Please output every record below exactly as written, leaving out any pictures.
···
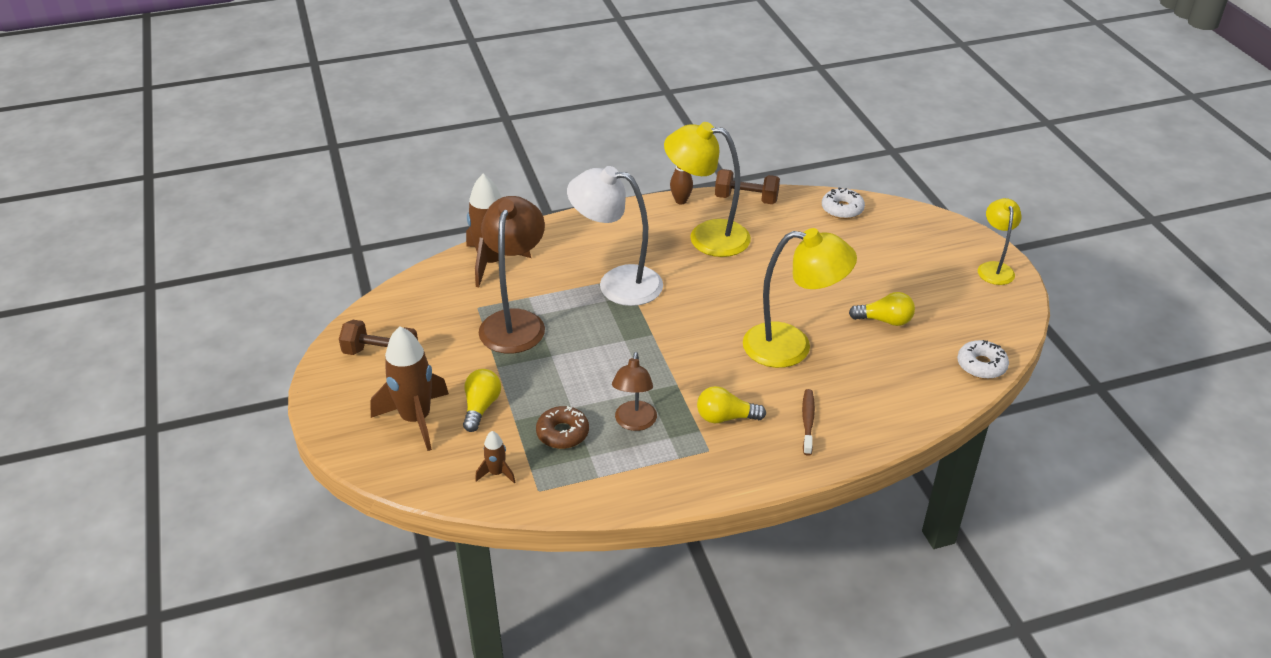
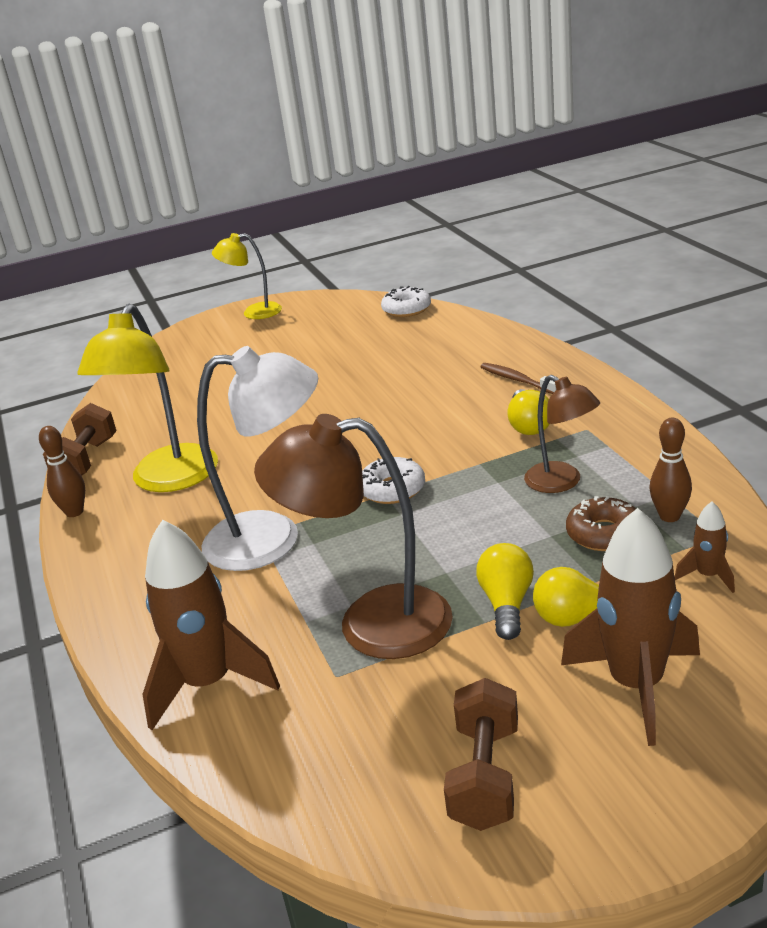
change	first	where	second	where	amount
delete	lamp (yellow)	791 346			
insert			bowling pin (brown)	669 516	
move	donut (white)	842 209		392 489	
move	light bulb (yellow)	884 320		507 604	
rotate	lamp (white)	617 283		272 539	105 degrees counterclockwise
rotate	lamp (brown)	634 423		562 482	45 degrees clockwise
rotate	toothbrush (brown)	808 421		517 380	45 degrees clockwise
···
## Output below
change	first	where	second	where	amount
delete	lamp (yellow)	791 346			
insert			bowling pin (brown)	669 516	
move	donut (white)	842 209		392 489	
move	light bulb (yellow)	884 320		507 604	
rotate	lamp (white)	617 283		272 539	105 degrees counterclockwise
rotate	lamp (brown)	634 423		562 482	45 degrees clockwise
rotate	toothbrush (brown)	808 421		517 380	45 degrees clockwise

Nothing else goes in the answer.